- WORK REQUEST -
Reproduce, character for character, the entries from their opening line through the line with "red apple: 4 -> 2".

- SOURCE INFORMATION -
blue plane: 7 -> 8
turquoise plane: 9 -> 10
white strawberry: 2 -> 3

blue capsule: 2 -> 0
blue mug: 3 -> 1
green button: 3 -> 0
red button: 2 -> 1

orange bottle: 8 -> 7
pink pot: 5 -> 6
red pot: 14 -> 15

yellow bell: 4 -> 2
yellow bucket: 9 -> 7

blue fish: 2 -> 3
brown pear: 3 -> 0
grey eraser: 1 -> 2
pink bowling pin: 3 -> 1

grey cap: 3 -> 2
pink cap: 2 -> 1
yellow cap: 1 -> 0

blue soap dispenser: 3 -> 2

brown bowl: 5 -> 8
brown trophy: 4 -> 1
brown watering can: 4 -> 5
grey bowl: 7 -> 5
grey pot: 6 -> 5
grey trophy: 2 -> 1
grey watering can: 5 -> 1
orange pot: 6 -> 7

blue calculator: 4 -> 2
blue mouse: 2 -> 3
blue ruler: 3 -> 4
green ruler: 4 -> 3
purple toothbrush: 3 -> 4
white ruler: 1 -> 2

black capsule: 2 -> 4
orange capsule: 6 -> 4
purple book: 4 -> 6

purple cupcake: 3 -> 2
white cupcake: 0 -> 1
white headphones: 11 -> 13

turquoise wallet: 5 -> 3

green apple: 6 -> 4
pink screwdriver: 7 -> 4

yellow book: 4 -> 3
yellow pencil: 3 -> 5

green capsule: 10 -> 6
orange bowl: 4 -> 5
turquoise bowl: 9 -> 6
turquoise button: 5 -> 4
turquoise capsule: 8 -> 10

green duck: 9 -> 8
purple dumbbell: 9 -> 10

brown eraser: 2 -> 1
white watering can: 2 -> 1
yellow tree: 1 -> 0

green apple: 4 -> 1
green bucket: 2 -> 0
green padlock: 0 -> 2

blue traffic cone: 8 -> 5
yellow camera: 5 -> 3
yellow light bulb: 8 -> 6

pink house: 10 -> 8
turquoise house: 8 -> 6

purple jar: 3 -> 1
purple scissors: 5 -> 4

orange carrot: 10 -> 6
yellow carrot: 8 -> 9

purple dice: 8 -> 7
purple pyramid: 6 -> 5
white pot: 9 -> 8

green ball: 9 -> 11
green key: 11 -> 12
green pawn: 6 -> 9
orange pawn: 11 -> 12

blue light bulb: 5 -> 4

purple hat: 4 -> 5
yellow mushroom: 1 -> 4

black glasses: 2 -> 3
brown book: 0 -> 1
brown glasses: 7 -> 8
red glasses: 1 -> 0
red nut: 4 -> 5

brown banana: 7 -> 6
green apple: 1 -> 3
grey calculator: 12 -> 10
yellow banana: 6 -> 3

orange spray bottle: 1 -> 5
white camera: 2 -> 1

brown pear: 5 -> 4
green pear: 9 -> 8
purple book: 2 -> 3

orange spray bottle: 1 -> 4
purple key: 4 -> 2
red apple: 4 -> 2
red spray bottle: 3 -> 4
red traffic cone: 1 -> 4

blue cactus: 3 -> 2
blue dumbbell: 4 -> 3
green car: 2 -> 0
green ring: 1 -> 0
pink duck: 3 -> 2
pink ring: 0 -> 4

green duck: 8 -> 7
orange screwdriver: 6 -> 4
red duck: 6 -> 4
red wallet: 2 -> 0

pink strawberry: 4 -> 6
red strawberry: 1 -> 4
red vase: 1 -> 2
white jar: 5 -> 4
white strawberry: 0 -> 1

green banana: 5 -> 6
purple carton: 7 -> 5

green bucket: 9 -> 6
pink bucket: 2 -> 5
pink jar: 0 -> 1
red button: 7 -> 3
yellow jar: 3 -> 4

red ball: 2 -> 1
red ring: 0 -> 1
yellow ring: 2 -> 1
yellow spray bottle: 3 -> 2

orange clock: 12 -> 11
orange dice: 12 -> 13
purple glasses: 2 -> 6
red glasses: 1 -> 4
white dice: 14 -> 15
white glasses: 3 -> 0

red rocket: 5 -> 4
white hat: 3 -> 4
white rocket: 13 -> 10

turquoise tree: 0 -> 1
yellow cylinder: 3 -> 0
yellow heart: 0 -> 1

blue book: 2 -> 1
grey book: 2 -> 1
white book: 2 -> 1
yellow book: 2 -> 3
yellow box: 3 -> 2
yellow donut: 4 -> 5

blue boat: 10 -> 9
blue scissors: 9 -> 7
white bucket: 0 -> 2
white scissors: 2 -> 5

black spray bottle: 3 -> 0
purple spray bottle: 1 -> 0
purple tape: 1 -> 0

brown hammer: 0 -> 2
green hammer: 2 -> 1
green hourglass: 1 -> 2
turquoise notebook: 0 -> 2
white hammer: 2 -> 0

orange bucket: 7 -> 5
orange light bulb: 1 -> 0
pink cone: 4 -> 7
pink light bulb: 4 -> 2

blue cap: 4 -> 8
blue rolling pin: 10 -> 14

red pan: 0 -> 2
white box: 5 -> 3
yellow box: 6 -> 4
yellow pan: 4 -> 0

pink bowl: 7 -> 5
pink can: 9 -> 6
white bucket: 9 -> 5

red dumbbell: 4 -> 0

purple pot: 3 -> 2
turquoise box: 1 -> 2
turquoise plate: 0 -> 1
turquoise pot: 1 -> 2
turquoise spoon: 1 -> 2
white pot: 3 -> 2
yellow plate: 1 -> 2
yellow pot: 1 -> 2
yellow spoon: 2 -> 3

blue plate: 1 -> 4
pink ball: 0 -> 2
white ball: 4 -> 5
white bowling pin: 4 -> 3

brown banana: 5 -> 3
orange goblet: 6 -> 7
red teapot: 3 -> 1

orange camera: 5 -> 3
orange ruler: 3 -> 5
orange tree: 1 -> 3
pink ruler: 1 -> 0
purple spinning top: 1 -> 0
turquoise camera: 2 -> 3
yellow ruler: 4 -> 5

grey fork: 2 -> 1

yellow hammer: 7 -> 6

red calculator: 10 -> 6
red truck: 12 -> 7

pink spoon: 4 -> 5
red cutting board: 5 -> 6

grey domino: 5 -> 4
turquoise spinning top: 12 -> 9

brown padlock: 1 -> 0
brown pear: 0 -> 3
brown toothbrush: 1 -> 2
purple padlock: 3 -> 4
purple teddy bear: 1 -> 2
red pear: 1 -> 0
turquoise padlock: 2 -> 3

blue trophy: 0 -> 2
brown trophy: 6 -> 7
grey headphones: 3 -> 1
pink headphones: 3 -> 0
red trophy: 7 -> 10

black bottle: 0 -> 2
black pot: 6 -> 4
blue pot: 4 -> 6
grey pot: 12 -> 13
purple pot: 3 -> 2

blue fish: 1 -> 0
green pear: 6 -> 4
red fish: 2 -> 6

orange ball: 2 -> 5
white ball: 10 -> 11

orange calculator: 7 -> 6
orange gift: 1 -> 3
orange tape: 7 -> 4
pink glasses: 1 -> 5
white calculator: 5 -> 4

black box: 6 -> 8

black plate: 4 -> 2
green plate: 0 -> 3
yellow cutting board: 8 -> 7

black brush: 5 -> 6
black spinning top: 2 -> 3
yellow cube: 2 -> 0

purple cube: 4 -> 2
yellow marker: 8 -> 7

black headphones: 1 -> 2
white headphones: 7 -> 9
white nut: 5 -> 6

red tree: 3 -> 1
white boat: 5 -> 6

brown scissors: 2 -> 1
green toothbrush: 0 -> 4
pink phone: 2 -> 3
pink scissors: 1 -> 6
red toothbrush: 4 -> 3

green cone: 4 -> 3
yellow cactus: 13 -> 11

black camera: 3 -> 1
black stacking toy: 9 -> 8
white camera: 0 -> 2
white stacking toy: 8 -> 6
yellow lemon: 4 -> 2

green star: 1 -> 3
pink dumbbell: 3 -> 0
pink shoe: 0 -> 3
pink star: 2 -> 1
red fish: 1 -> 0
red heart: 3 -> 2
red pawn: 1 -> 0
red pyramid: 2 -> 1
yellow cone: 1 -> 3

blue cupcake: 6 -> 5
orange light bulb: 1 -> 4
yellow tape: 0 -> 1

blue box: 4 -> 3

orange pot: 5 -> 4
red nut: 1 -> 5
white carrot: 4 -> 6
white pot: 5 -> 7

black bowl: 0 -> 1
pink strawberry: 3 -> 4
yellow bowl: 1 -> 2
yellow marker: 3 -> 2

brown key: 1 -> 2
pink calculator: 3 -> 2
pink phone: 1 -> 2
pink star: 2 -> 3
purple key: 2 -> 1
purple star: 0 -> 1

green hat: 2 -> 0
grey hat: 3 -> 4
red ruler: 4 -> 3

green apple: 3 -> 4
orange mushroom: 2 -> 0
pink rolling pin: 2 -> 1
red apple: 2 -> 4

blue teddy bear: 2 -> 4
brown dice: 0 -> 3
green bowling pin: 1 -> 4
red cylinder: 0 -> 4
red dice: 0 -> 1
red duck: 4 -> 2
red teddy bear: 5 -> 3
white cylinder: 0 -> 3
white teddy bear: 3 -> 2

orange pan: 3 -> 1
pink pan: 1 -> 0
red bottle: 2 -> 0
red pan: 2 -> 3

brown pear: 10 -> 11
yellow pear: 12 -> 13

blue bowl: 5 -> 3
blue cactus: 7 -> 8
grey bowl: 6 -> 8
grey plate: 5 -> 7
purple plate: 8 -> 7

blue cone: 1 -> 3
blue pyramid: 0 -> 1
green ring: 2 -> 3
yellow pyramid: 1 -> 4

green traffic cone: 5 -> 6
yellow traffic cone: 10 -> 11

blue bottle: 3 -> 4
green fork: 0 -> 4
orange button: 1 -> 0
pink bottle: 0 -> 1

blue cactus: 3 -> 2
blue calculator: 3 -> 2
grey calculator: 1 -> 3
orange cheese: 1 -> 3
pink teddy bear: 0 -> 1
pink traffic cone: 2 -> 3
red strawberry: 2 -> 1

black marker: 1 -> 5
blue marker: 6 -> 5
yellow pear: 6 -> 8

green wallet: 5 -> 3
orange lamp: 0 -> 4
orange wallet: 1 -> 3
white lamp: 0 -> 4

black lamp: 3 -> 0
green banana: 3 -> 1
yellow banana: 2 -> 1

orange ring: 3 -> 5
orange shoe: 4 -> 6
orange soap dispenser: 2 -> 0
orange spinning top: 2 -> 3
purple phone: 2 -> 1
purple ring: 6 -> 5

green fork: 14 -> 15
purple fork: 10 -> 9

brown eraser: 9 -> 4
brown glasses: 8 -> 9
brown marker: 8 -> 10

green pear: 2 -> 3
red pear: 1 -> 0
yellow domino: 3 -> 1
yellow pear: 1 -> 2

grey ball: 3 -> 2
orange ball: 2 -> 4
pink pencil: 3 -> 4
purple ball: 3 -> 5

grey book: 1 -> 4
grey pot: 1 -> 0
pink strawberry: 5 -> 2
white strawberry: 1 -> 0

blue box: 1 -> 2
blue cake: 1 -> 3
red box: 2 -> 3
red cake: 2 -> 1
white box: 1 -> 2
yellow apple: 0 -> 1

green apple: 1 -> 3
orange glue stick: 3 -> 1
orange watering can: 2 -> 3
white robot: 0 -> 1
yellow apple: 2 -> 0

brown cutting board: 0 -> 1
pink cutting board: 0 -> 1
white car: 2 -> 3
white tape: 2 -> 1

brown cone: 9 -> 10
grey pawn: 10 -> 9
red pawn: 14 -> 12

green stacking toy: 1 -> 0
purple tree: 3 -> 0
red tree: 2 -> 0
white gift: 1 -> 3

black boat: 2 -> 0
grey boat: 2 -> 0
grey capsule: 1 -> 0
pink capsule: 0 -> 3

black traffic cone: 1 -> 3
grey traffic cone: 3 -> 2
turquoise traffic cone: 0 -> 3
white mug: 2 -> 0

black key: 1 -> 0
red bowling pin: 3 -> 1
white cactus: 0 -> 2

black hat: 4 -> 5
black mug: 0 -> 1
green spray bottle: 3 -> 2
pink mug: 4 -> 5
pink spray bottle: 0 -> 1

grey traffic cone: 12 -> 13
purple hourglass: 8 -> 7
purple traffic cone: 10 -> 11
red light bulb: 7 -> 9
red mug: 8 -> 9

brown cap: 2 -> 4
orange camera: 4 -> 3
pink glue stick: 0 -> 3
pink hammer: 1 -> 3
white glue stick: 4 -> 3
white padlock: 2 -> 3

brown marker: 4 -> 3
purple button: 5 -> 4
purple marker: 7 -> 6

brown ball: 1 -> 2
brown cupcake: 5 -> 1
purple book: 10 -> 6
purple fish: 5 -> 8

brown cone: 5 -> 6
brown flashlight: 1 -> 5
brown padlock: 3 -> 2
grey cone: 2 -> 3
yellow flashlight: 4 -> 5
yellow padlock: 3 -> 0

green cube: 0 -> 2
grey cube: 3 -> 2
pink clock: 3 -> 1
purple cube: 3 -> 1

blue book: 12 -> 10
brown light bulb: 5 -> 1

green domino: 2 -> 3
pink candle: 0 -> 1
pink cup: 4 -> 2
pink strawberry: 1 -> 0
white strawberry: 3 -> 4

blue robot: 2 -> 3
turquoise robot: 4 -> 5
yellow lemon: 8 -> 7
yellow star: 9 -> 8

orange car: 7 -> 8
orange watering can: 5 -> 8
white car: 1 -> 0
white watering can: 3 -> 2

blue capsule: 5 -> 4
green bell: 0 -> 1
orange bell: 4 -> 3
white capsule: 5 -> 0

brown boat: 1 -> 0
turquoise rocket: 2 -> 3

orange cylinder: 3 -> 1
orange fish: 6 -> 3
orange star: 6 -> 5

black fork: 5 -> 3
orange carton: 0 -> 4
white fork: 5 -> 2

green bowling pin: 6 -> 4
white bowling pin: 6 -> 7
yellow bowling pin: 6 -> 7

- ANSWER TO THE EXERCISE -
blue plane: 7 -> 8
turquoise plane: 9 -> 10
white strawberry: 2 -> 3

blue capsule: 2 -> 0
blue mug: 3 -> 1
green button: 3 -> 0
red button: 2 -> 1

orange bottle: 8 -> 7
pink pot: 5 -> 6
red pot: 14 -> 15

yellow bell: 4 -> 2
yellow bucket: 9 -> 7

blue fish: 2 -> 3
brown pear: 3 -> 0
grey eraser: 1 -> 2
pink bowling pin: 3 -> 1

grey cap: 3 -> 2
pink cap: 2 -> 1
yellow cap: 1 -> 0

blue soap dispenser: 3 -> 2

brown bowl: 5 -> 8
brown trophy: 4 -> 1
brown watering can: 4 -> 5
grey bowl: 7 -> 5
grey pot: 6 -> 5
grey trophy: 2 -> 1
grey watering can: 5 -> 1
orange pot: 6 -> 7

blue calculator: 4 -> 2
blue mouse: 2 -> 3
blue ruler: 3 -> 4
green ruler: 4 -> 3
purple toothbrush: 3 -> 4
white ruler: 1 -> 2

black capsule: 2 -> 4
orange capsule: 6 -> 4
purple book: 4 -> 6

purple cupcake: 3 -> 2
white cupcake: 0 -> 1
white headphones: 11 -> 13

turquoise wallet: 5 -> 3

green apple: 6 -> 4
pink screwdriver: 7 -> 4

yellow book: 4 -> 3
yellow pencil: 3 -> 5

green capsule: 10 -> 6
orange bowl: 4 -> 5
turquoise bowl: 9 -> 6
turquoise button: 5 -> 4
turquoise capsule: 8 -> 10

green duck: 9 -> 8
purple dumbbell: 9 -> 10

brown eraser: 2 -> 1
white watering can: 2 -> 1
yellow tree: 1 -> 0

green apple: 4 -> 1
green bucket: 2 -> 0
green padlock: 0 -> 2

blue traffic cone: 8 -> 5
yellow camera: 5 -> 3
yellow light bulb: 8 -> 6

pink house: 10 -> 8
turquoise house: 8 -> 6

purple jar: 3 -> 1
purple scissors: 5 -> 4

orange carrot: 10 -> 6
yellow carrot: 8 -> 9

purple dice: 8 -> 7
purple pyramid: 6 -> 5
white pot: 9 -> 8

green ball: 9 -> 11
green key: 11 -> 12
green pawn: 6 -> 9
orange pawn: 11 -> 12

blue light bulb: 5 -> 4

purple hat: 4 -> 5
yellow mushroom: 1 -> 4

black glasses: 2 -> 3
brown book: 0 -> 1
brown glasses: 7 -> 8
red glasses: 1 -> 0
red nut: 4 -> 5

brown banana: 7 -> 6
green apple: 1 -> 3
grey calculator: 12 -> 10
yellow banana: 6 -> 3

orange spray bottle: 1 -> 5
white camera: 2 -> 1

brown pear: 5 -> 4
green pear: 9 -> 8
purple book: 2 -> 3

orange spray bottle: 1 -> 4
purple key: 4 -> 2
red apple: 4 -> 2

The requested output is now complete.